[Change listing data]
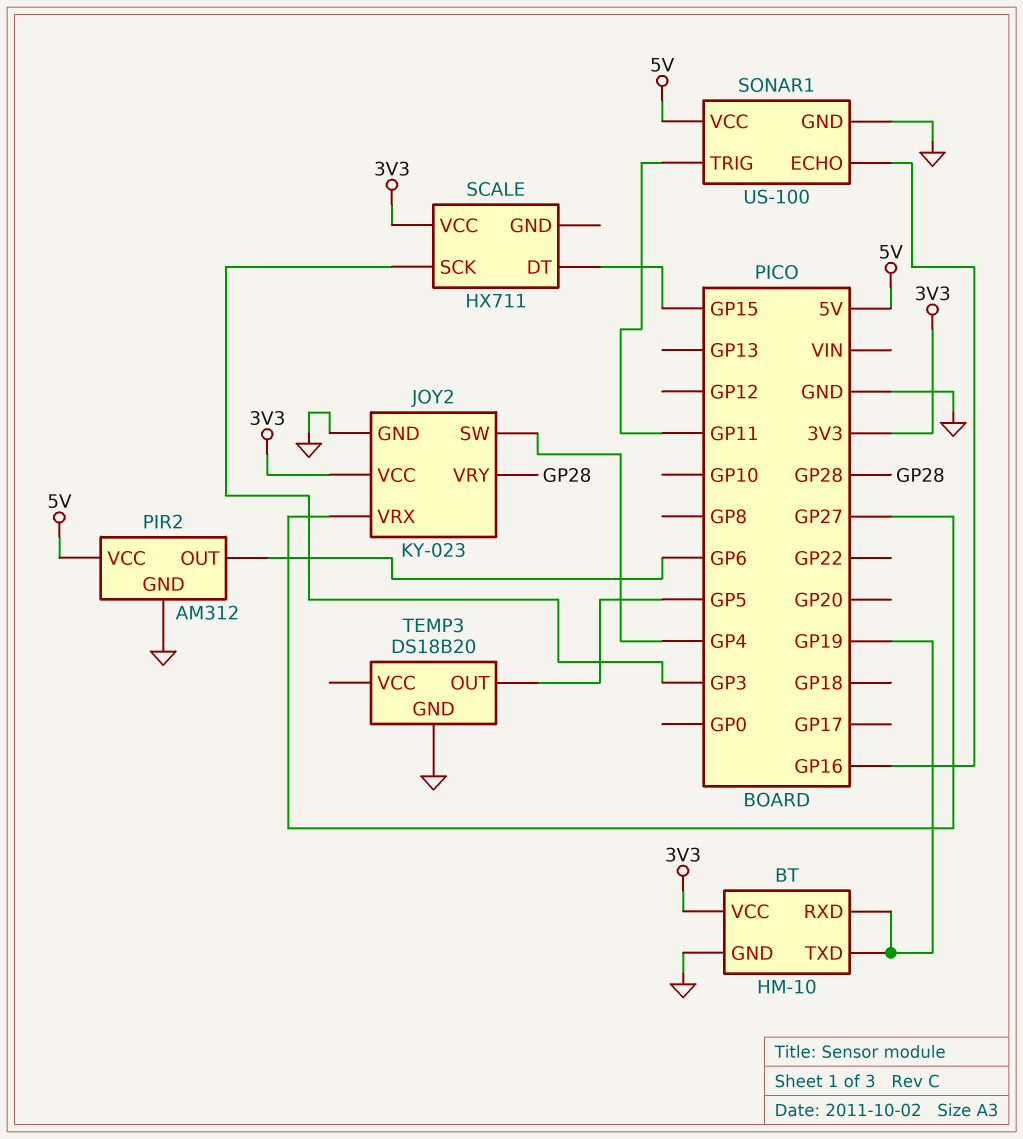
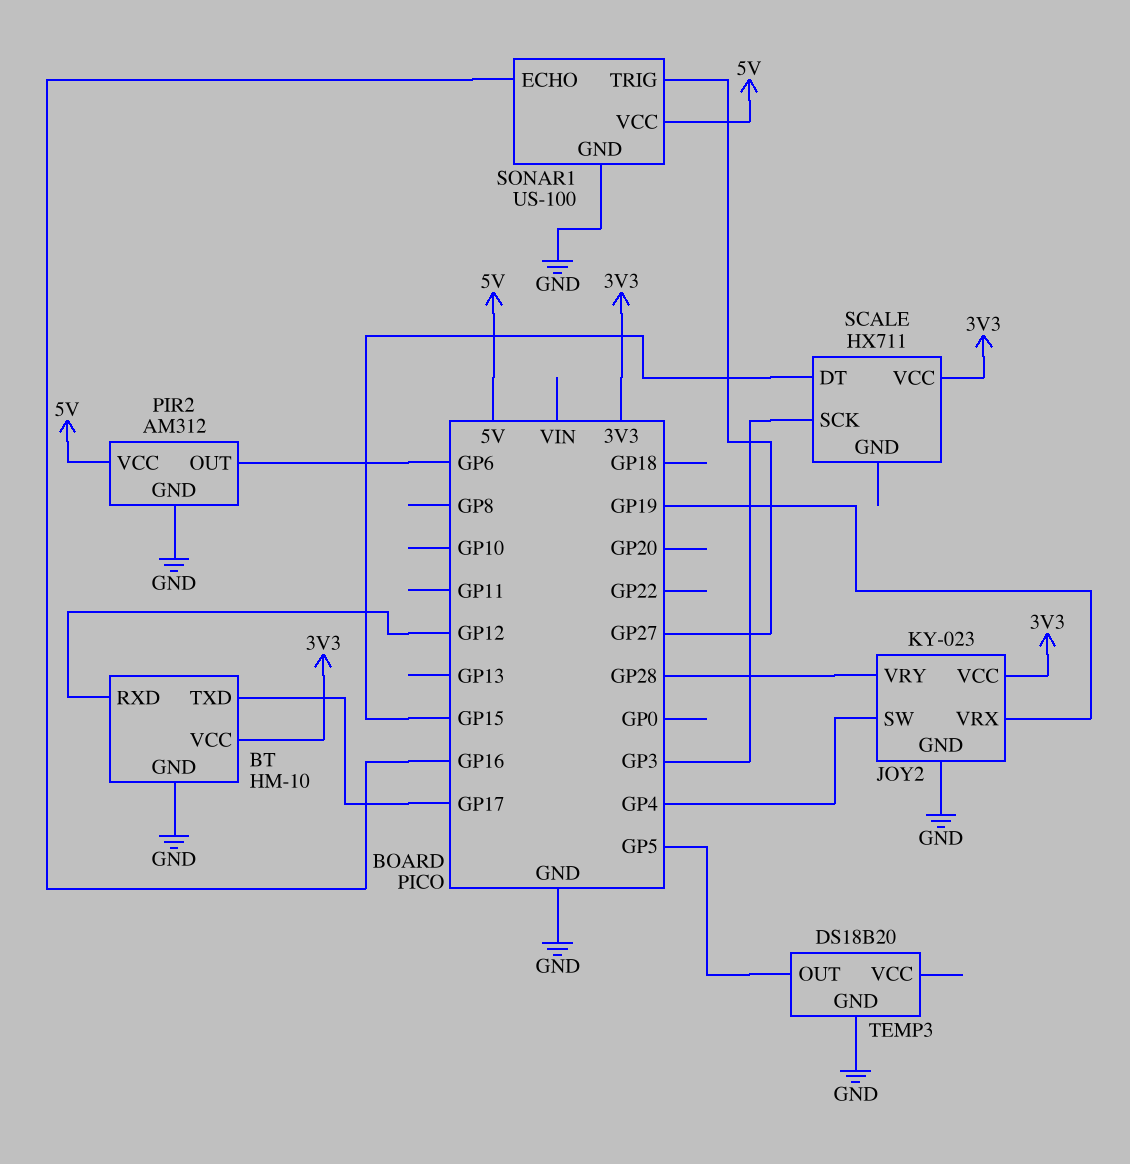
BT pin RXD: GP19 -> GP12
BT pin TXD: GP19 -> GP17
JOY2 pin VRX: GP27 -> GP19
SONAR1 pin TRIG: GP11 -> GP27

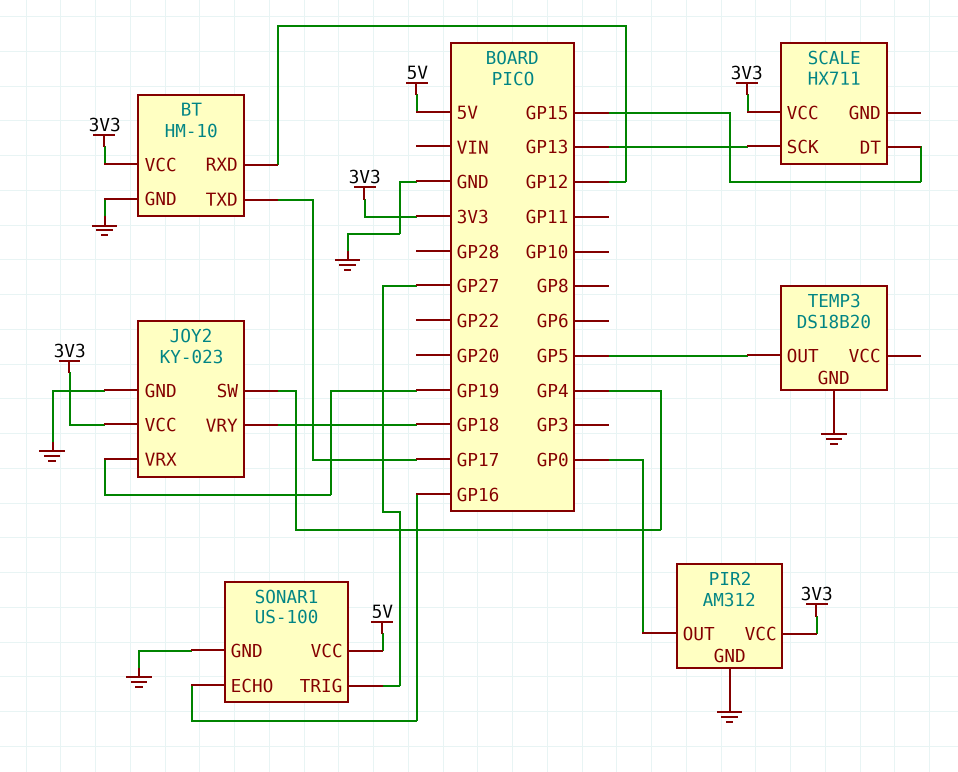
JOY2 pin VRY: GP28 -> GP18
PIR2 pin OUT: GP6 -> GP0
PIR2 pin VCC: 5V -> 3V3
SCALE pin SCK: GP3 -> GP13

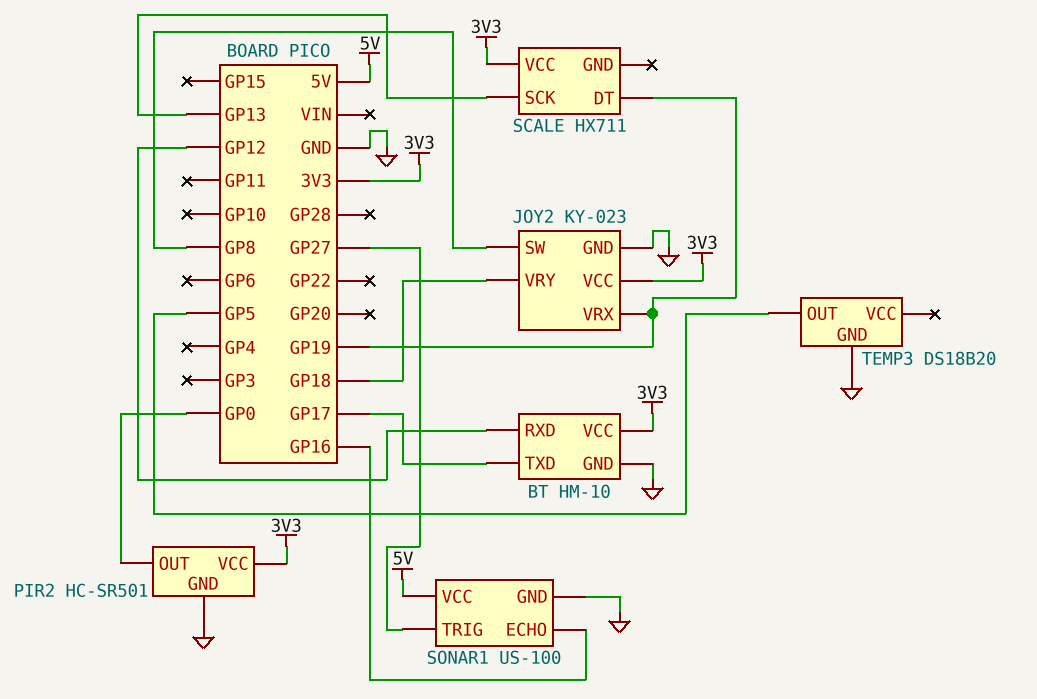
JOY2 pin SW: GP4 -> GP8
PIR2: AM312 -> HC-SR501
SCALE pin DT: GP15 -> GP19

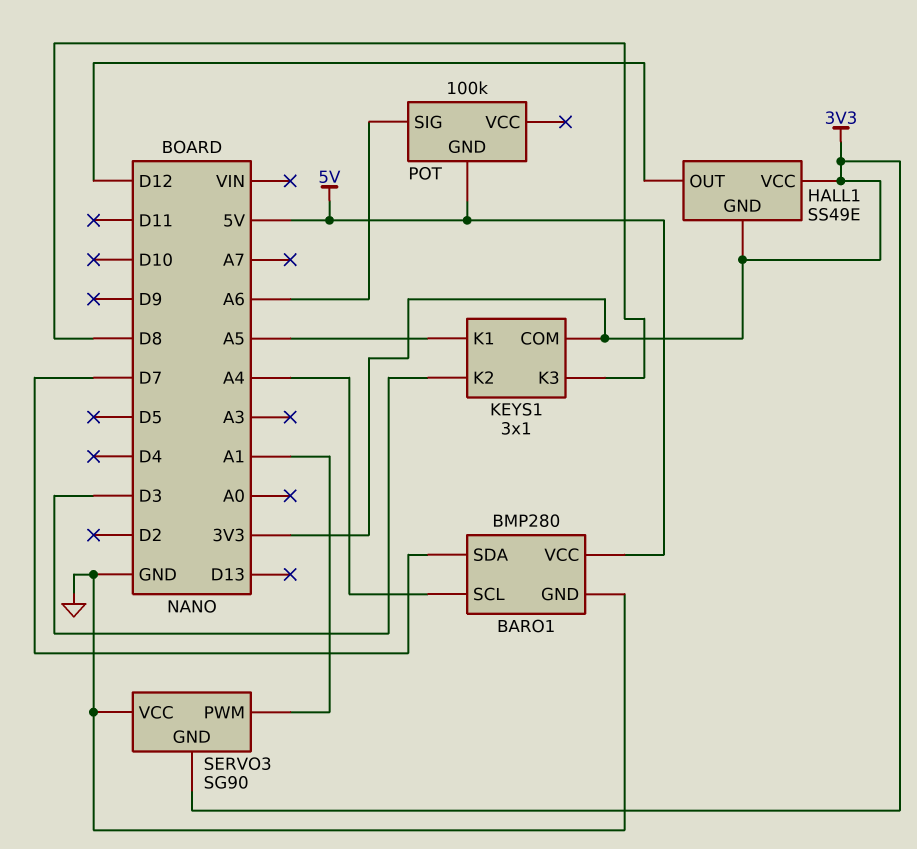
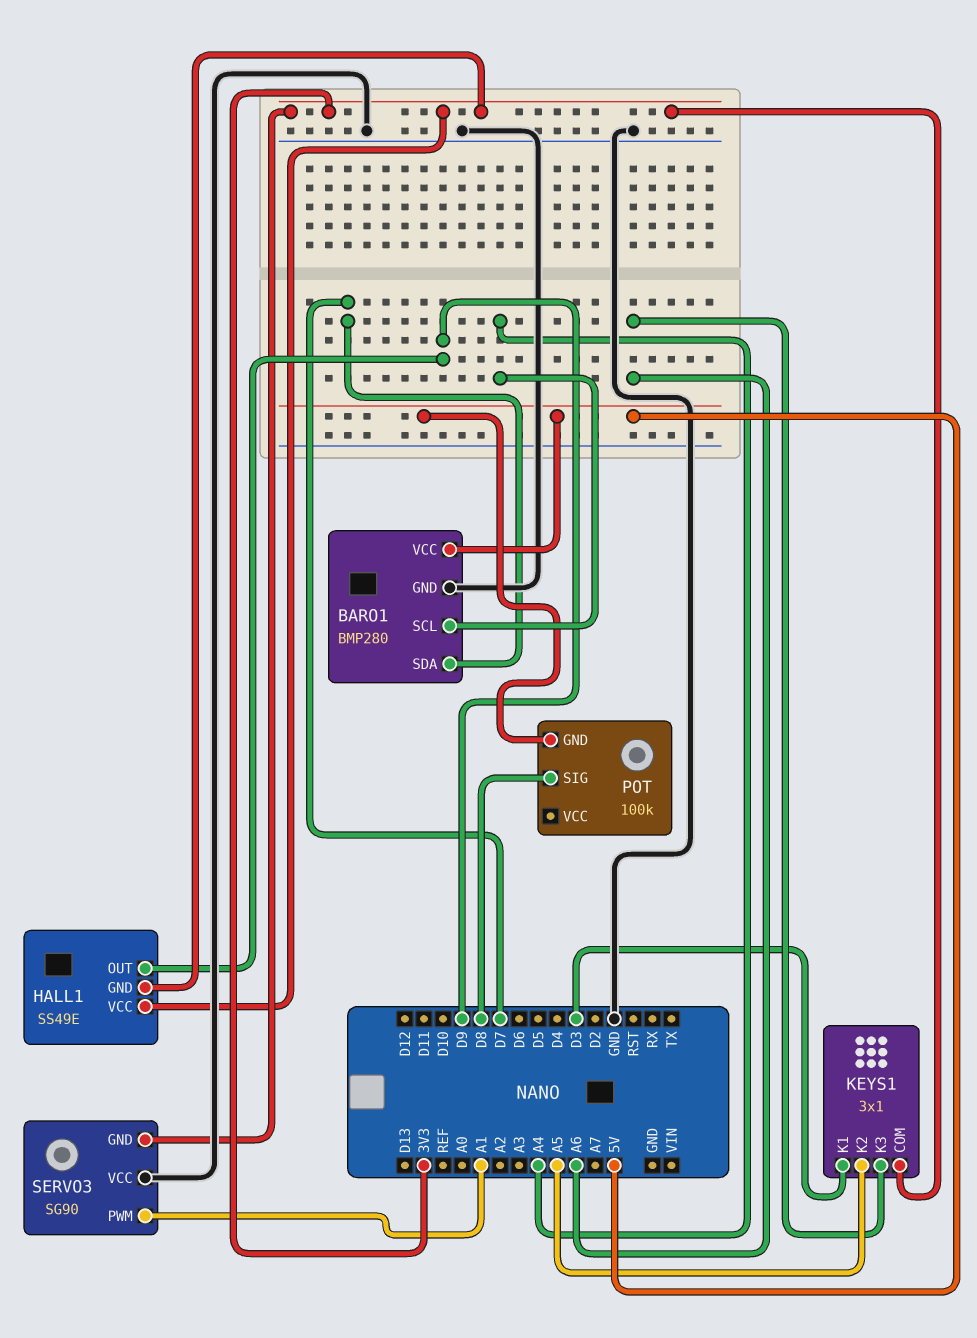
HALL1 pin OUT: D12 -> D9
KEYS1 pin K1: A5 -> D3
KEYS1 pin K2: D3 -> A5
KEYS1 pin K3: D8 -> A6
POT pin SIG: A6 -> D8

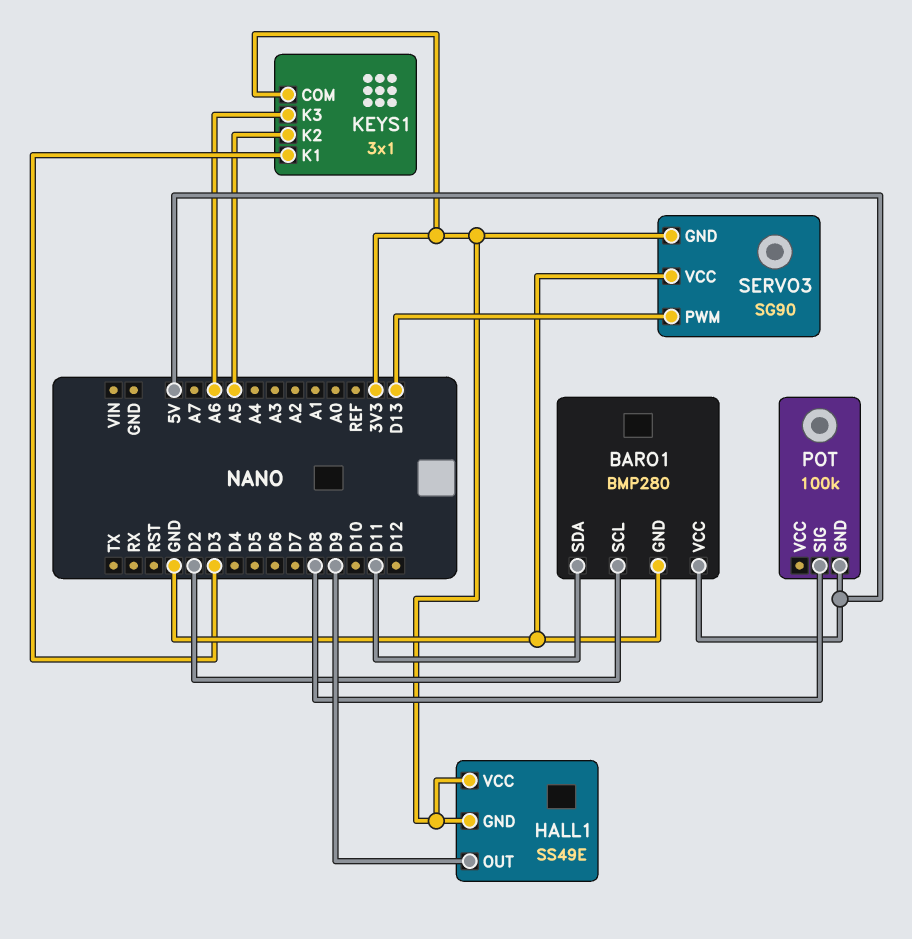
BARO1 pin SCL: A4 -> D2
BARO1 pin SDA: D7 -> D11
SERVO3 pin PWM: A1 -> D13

▶ WORK INSTRUCTION:
Line tally for "SCALE": say how many lines of the records above contain it, and give nothing but the number.

▶ RESULT BELOW:
2